§ **What is expected**
In your copy, repeat the records exactly and leave out the pictures.

§ **Given records**

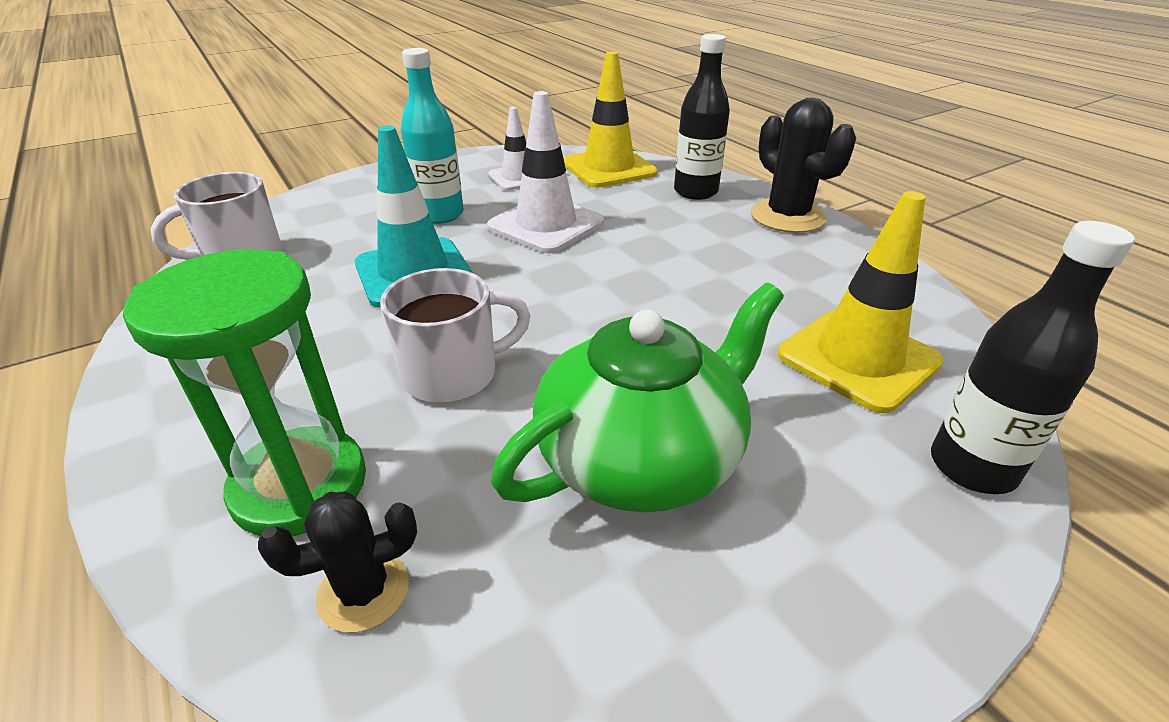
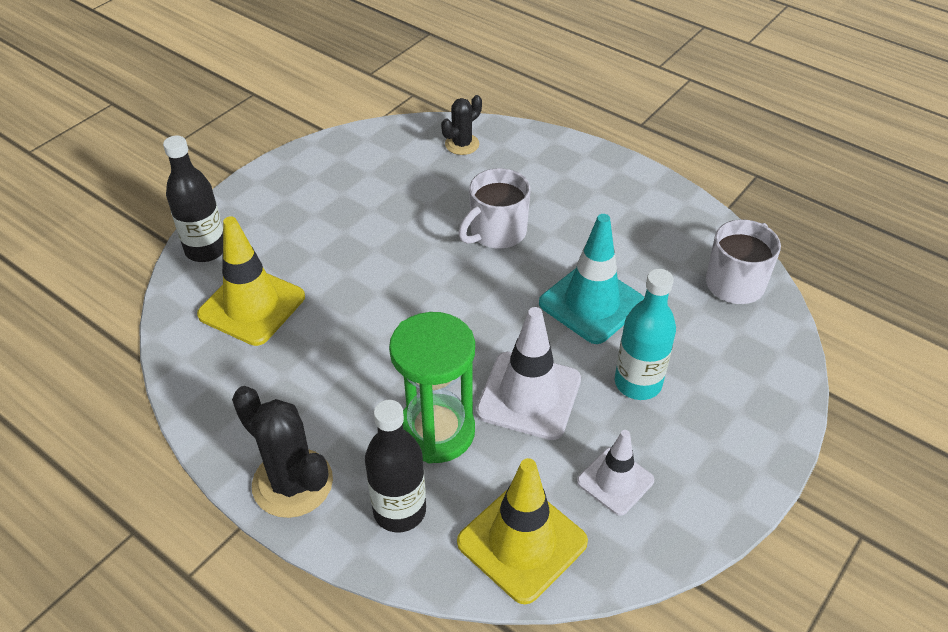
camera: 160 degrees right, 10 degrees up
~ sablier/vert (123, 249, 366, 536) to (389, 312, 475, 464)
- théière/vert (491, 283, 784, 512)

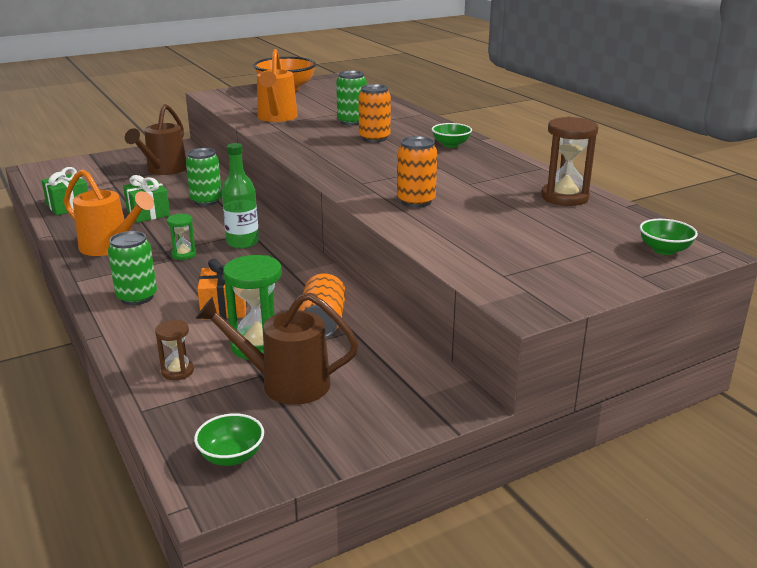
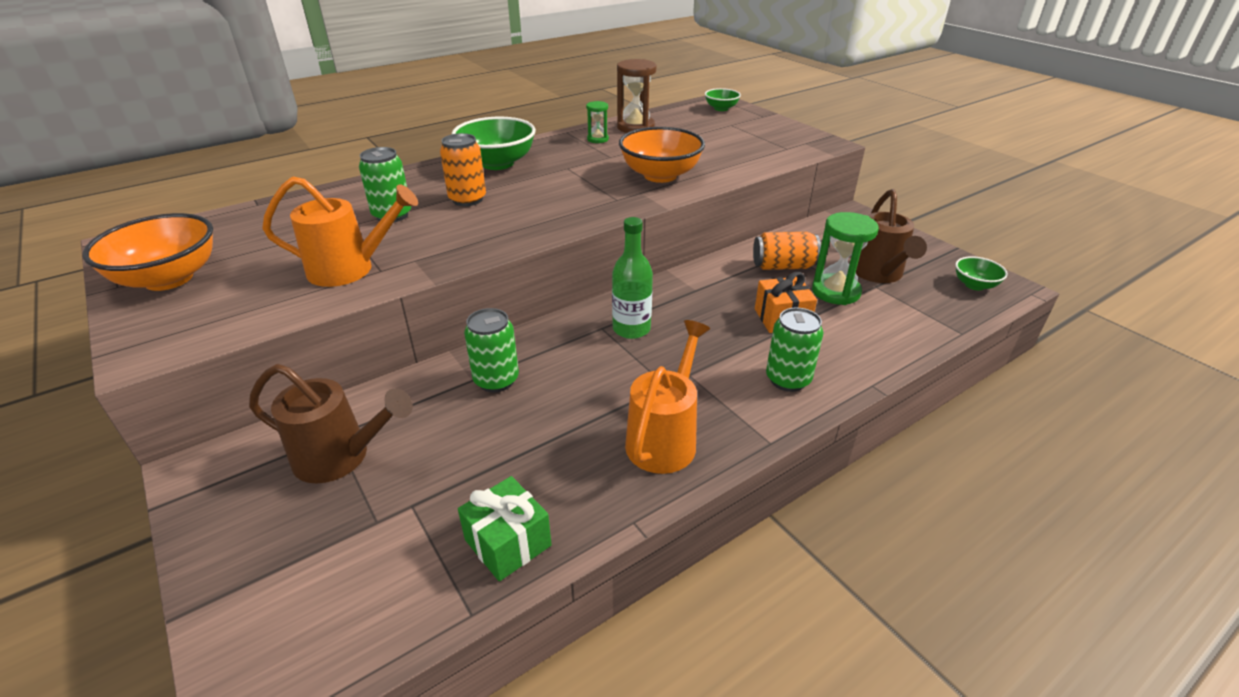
camera: 95 degrees left, 10 degrees up
- cadeau/vert (123, 175, 170, 223)
- sablier/marron (155, 320, 194, 380)
~ sablier/vert (167, 214, 196, 260) to (586, 101, 609, 143)
~ canette/orange (397, 136, 437, 208) to bol/orange (619, 127, 705, 183)
~ bol/vert (432, 123, 472, 148) = (452, 117, 536, 170) x1.90

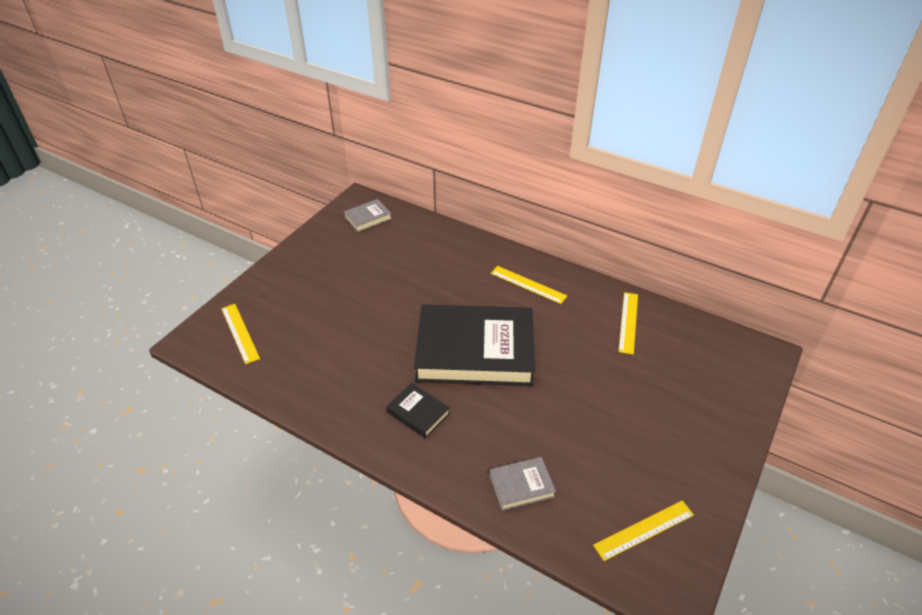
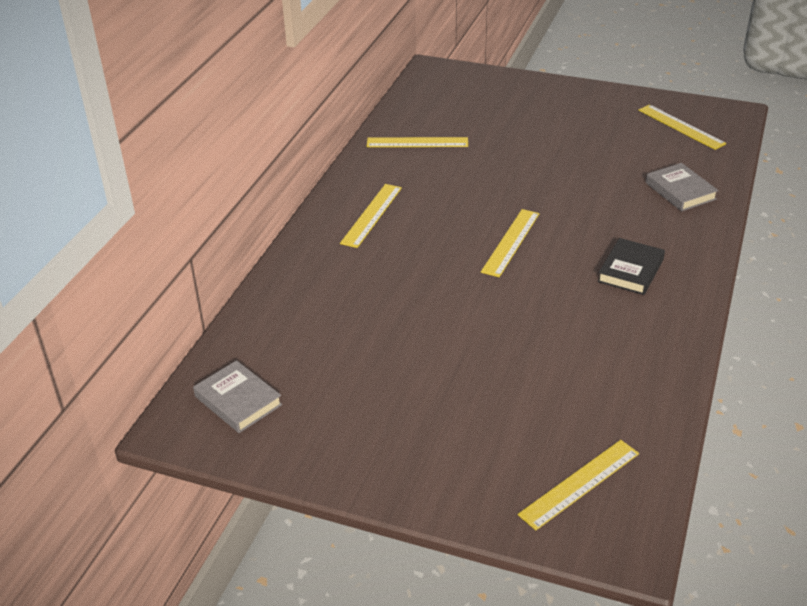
camera: 100 degrees left, 5 degrees down
~ livre/noir (414, 305, 535, 386) to règle/jaune (481, 209, 540, 277)

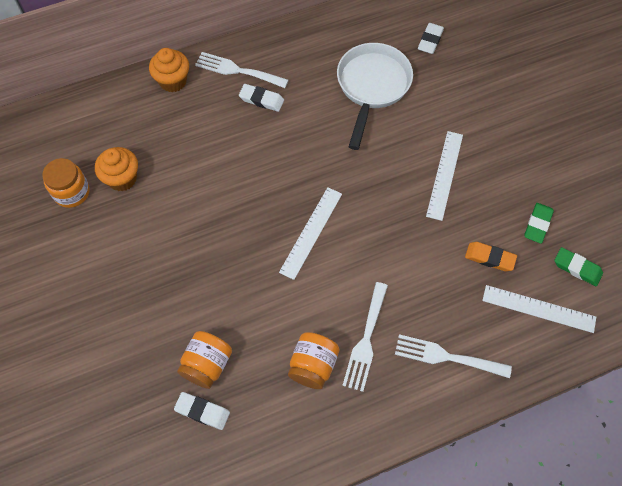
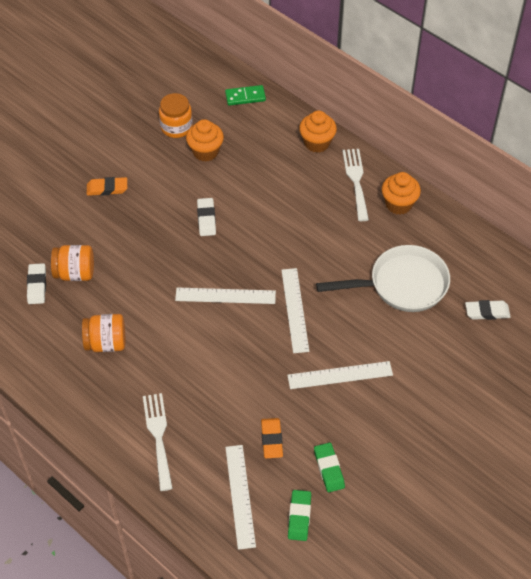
camera: 65 degrees right, 10 degrees down
~ gomme/blanc (239, 84, 284, 112) to (197, 198, 216, 236)
- fourchette/blanc (342, 282, 388, 392)
~ gomme/vert (524, 203, 554, 244) = (314, 443, 345, 492) 75 degrees clockwise
+ gomme/orange (87, 177, 127, 196)
+ domino/vert (225, 85, 266, 106)
+ règle/blanc (281, 268, 309, 353)
+ muffin/orange (382, 172, 421, 215)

§ **Response area**
camera: 160 degrees right, 10 degrees up
~ sablier/vert (123, 249, 366, 536) to (389, 312, 475, 464)
- théière/vert (491, 283, 784, 512)

camera: 95 degrees left, 10 degrees up
- cadeau/vert (123, 175, 170, 223)
- sablier/marron (155, 320, 194, 380)
~ sablier/vert (167, 214, 196, 260) to (586, 101, 609, 143)
~ canette/orange (397, 136, 437, 208) to bol/orange (619, 127, 705, 183)
~ bol/vert (432, 123, 472, 148) = (452, 117, 536, 170) x1.90

camera: 100 degrees left, 5 degrees down
~ livre/noir (414, 305, 535, 386) to règle/jaune (481, 209, 540, 277)

camera: 65 degrees right, 10 degrees down
~ gomme/blanc (239, 84, 284, 112) to (197, 198, 216, 236)
- fourchette/blanc (342, 282, 388, 392)
~ gomme/vert (524, 203, 554, 244) = (314, 443, 345, 492) 75 degrees clockwise
+ gomme/orange (87, 177, 127, 196)
+ domino/vert (225, 85, 266, 106)
+ règle/blanc (281, 268, 309, 353)
+ muffin/orange (382, 172, 421, 215)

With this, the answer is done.